• [What you are asked to do]: Among the lines below, return each one that contains the word "degrees".

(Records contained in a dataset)
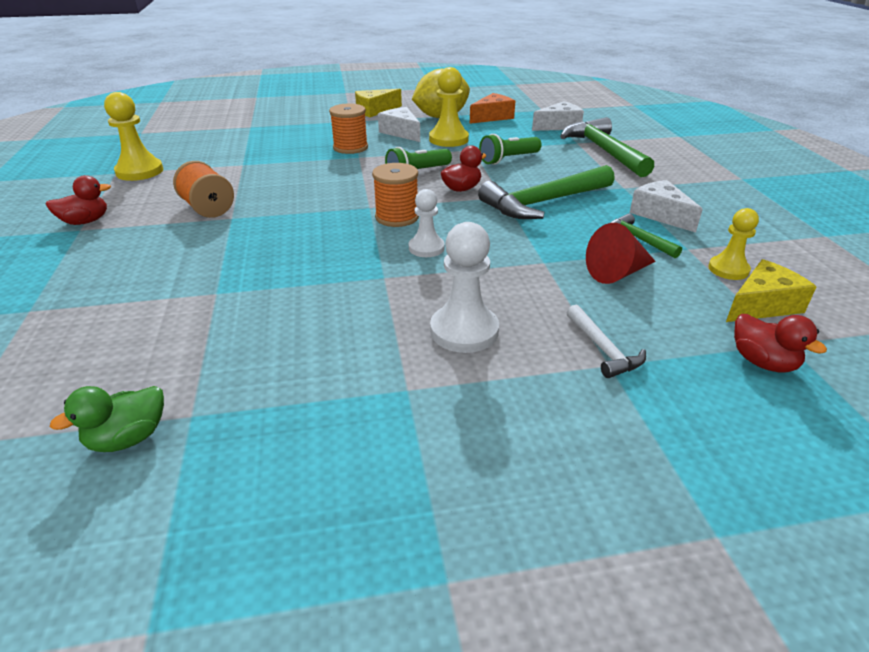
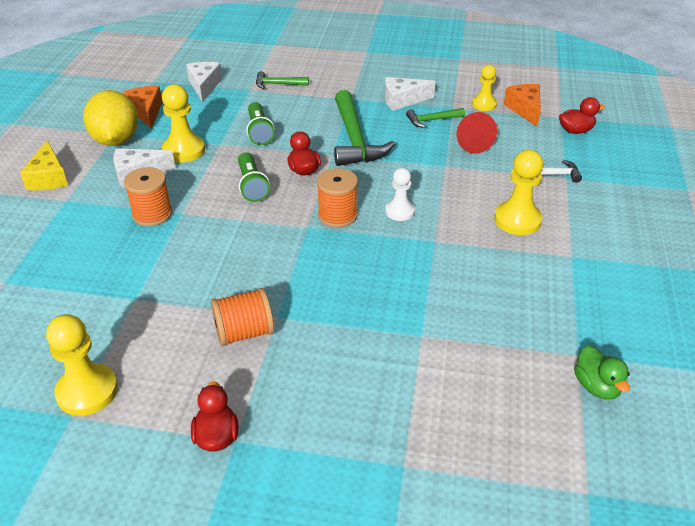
camera: 70 degrees left, 5 degrees up
(464, 331) = (517, 220): white pawn -> yellow pawn
(603, 151) = (278, 84): green hammer -> green hammer, size x0.50
(762, 305) = (525, 109): yellow cheese -> orange cheese

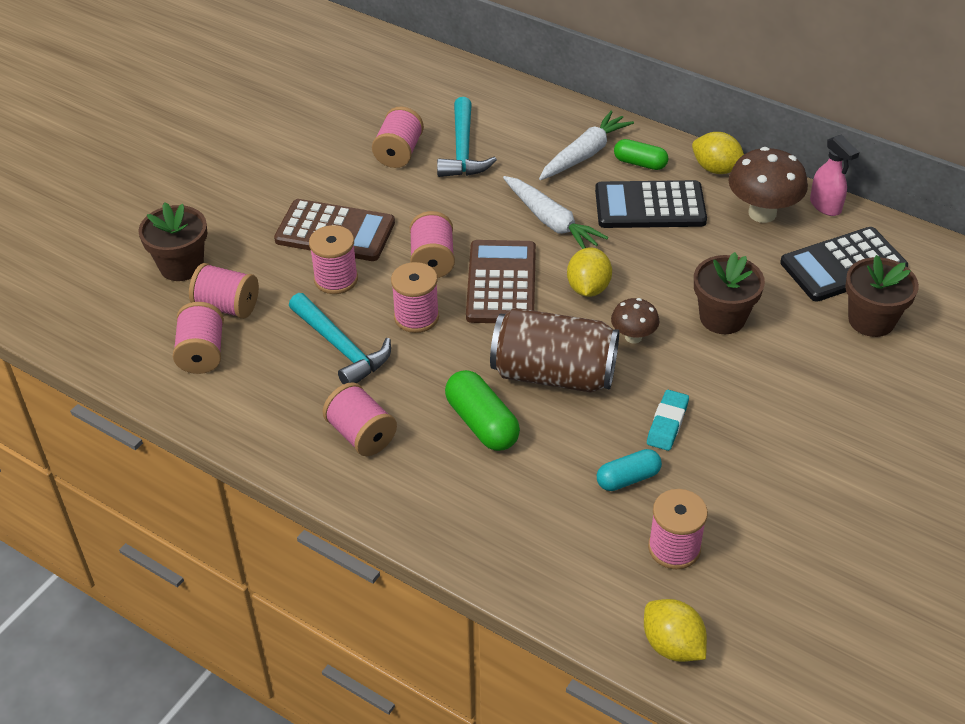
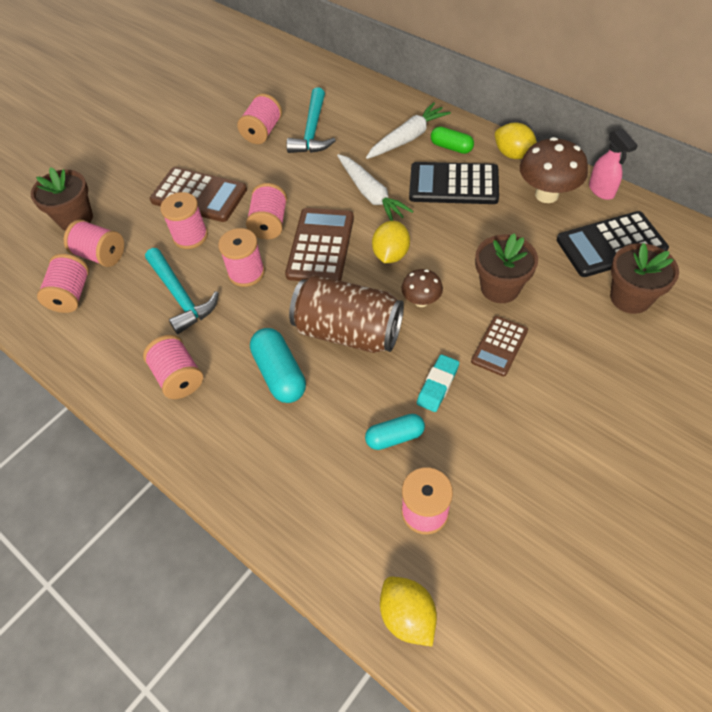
camera: 10 degrees right, 10 degrees up
(482, 423) = (280, 374): green capsule -> turquoise capsule
(731, 379) = (499, 346): none -> brown calculator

• [Result]:
camera: 70 degrees left, 5 degrees up
camera: 10 degrees right, 10 degrees up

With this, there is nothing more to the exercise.